- [Exercise details] In the copy, include exactly the lines from the one with "black diamond: rotated 32 degrees clockwise" through the end of the data and no others, both ends kept, with every picture left out.

[Data for this exercise Boundary: Start]

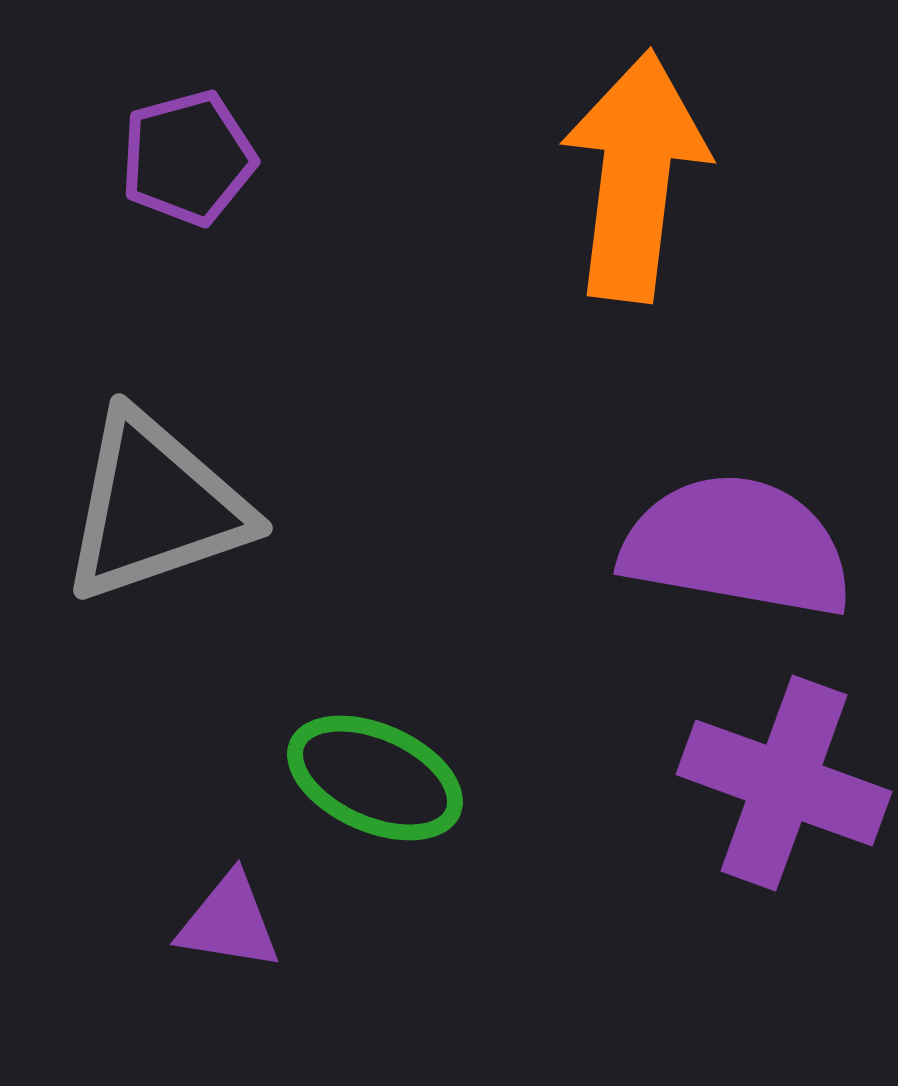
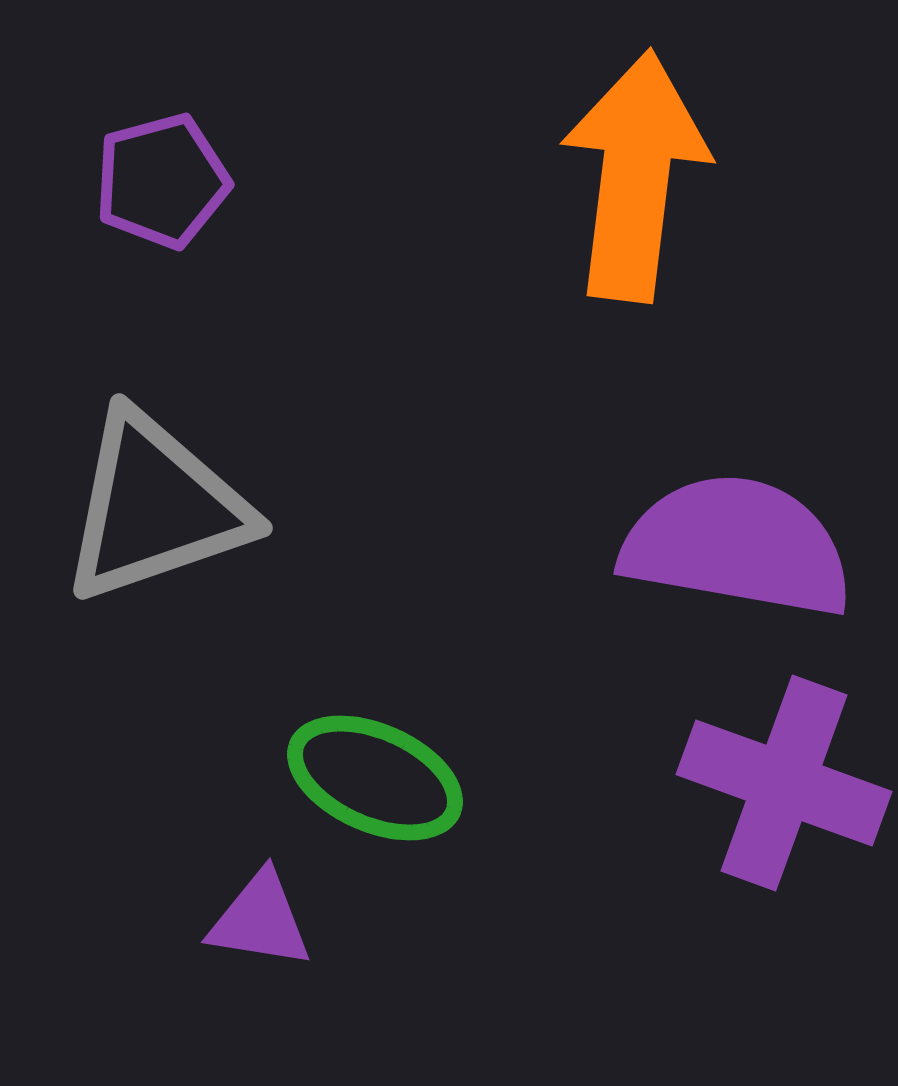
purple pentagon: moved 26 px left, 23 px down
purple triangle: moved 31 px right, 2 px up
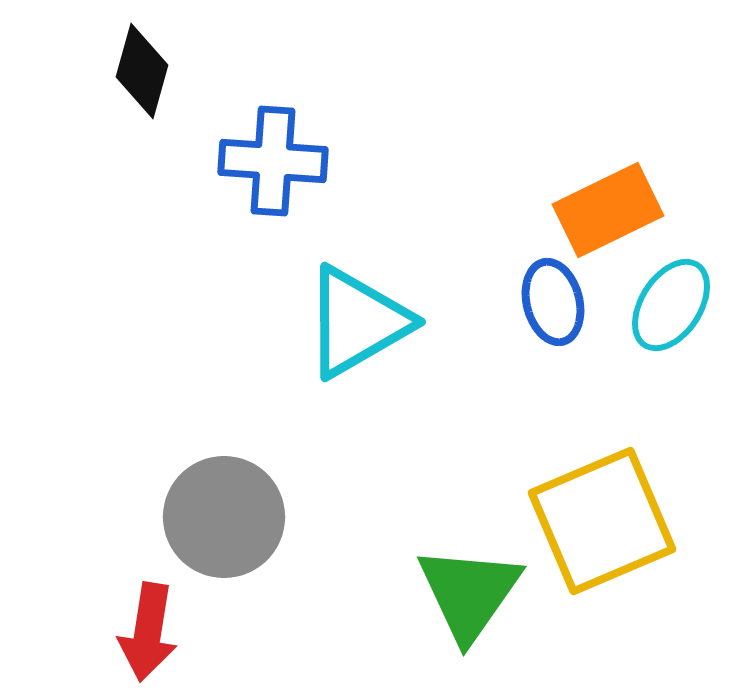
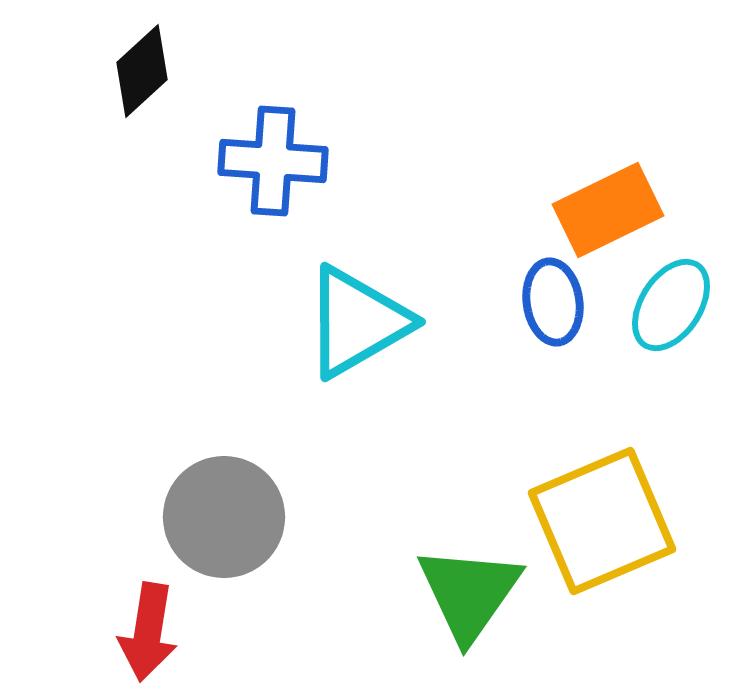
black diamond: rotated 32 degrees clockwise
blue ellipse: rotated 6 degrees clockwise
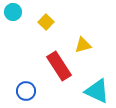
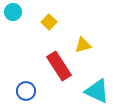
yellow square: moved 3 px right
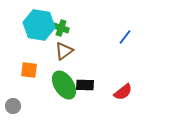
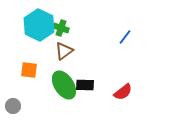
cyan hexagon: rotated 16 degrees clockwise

[Data for this exercise Boundary: End]

- [Solution for this exercise]
black diamond: rotated 32 degrees clockwise
blue ellipse: rotated 6 degrees clockwise
yellow square: moved 3 px right
cyan hexagon: rotated 16 degrees clockwise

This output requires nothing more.